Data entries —
________

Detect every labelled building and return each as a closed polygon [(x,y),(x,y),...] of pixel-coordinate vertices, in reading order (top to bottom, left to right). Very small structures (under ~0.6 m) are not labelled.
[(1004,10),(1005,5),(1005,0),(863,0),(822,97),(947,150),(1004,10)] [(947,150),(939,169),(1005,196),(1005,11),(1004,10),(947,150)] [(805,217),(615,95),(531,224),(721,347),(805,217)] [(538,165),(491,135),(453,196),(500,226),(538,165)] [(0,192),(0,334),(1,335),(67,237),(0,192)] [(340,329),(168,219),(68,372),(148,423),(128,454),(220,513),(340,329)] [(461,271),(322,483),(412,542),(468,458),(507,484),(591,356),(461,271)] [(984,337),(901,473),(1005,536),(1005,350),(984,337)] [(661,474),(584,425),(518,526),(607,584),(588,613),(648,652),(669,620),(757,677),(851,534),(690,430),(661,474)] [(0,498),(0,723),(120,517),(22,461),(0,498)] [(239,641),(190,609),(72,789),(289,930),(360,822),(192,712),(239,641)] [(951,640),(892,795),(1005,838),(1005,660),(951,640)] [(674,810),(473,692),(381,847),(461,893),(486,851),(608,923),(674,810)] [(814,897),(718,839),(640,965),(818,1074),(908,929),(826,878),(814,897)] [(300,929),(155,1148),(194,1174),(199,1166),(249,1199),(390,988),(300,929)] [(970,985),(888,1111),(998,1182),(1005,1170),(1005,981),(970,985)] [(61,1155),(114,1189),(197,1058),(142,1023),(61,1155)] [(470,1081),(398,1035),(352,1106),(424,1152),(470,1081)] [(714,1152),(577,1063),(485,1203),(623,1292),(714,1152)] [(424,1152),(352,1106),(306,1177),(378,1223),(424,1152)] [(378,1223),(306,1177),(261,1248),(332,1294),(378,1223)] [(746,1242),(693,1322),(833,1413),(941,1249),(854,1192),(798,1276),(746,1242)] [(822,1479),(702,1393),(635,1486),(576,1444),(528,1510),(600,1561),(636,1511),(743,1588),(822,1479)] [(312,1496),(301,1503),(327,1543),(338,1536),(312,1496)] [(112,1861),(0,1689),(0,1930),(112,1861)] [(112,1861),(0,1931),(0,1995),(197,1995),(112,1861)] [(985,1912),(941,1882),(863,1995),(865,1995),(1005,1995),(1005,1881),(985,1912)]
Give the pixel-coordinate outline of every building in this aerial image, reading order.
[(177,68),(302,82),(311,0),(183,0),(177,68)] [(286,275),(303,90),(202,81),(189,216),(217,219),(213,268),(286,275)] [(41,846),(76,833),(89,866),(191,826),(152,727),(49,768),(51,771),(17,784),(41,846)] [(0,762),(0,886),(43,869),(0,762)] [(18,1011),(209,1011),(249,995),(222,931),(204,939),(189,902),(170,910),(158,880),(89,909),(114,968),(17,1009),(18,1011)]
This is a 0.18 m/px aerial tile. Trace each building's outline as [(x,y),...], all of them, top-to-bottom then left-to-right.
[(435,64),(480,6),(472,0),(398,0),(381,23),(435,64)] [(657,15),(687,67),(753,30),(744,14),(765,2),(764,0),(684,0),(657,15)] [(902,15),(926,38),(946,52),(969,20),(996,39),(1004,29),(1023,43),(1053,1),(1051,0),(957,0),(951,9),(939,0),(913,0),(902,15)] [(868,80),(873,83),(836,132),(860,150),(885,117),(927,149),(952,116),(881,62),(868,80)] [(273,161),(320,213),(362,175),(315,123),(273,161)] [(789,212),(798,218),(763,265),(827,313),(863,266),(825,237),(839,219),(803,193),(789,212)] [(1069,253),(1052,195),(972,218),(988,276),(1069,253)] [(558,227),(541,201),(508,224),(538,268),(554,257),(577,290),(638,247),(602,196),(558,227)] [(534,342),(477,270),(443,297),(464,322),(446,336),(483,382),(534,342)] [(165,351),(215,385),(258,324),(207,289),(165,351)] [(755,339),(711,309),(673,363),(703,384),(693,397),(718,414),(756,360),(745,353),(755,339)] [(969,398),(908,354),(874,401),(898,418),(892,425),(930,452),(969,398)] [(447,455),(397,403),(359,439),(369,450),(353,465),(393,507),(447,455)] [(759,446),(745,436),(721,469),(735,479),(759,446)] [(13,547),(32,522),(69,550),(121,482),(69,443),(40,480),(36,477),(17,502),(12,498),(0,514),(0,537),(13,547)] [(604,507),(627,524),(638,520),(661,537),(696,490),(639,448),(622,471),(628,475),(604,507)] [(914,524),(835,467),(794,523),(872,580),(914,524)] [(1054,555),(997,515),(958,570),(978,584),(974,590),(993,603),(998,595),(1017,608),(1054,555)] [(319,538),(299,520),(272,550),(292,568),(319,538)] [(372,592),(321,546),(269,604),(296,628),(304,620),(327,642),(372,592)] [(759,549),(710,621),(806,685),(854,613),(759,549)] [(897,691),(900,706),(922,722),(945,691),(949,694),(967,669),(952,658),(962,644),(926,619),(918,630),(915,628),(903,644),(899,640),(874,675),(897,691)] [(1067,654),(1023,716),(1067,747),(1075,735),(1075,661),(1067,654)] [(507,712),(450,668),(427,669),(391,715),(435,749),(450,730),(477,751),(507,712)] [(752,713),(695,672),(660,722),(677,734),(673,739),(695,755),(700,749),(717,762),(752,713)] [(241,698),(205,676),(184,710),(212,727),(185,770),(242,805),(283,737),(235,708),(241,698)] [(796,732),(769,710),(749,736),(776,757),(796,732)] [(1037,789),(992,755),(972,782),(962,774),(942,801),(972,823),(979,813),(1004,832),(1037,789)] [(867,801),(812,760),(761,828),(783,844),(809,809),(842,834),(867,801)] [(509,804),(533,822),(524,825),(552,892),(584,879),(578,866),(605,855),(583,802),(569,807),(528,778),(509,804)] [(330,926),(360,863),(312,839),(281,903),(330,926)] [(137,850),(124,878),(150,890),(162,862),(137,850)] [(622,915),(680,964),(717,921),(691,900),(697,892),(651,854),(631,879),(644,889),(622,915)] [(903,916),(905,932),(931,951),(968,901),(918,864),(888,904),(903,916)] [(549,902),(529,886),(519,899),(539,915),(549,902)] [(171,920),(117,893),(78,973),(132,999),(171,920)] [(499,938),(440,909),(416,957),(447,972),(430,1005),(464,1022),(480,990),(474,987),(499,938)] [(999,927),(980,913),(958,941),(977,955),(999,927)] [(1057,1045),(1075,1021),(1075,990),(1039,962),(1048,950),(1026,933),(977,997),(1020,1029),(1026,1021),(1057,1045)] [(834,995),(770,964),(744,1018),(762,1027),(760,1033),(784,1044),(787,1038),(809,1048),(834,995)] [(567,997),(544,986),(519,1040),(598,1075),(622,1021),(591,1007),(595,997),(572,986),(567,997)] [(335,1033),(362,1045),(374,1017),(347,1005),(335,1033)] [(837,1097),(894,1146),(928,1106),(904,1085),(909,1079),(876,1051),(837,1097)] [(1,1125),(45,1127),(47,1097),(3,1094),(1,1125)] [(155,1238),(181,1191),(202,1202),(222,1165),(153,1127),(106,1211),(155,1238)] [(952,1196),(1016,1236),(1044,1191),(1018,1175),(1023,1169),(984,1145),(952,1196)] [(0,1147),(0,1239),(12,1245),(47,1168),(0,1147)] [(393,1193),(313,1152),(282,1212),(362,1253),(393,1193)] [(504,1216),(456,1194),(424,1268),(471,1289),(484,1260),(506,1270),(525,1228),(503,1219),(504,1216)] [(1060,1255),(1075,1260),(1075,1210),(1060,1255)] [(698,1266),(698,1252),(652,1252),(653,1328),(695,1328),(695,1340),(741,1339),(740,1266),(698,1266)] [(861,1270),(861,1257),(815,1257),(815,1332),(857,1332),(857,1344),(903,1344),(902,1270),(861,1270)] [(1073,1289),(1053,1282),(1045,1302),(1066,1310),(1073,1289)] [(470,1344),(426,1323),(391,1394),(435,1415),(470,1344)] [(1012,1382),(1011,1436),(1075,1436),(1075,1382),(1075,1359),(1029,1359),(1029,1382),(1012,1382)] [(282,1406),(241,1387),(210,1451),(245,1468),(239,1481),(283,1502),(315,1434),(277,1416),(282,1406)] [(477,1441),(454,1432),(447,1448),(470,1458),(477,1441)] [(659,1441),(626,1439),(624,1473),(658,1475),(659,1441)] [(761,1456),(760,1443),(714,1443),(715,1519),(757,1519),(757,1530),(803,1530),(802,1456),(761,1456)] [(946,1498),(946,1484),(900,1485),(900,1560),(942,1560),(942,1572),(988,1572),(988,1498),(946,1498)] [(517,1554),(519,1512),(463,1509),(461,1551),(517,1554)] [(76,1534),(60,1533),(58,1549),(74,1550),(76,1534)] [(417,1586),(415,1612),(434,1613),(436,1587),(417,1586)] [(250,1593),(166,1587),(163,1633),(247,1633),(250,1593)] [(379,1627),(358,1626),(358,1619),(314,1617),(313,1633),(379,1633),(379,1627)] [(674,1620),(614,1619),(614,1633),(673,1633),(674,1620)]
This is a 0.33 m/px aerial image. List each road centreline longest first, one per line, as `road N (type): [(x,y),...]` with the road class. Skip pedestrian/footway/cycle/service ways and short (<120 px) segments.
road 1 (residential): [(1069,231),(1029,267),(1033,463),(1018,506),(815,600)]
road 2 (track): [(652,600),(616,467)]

________

Your assignment —
Check each line of the entries above for the word "reading". List the ones that have it.

Finished task —
Detect every labelled building and return each as a closed polygon [(x,y),(x,y),...] of pixel-coordinate vertices, in reading order (top to bottom, left to right). Very small structures (under ~0.6 m) are not labelled.
Give the pixel-coordinate outline of every building in this aerial image, reading order.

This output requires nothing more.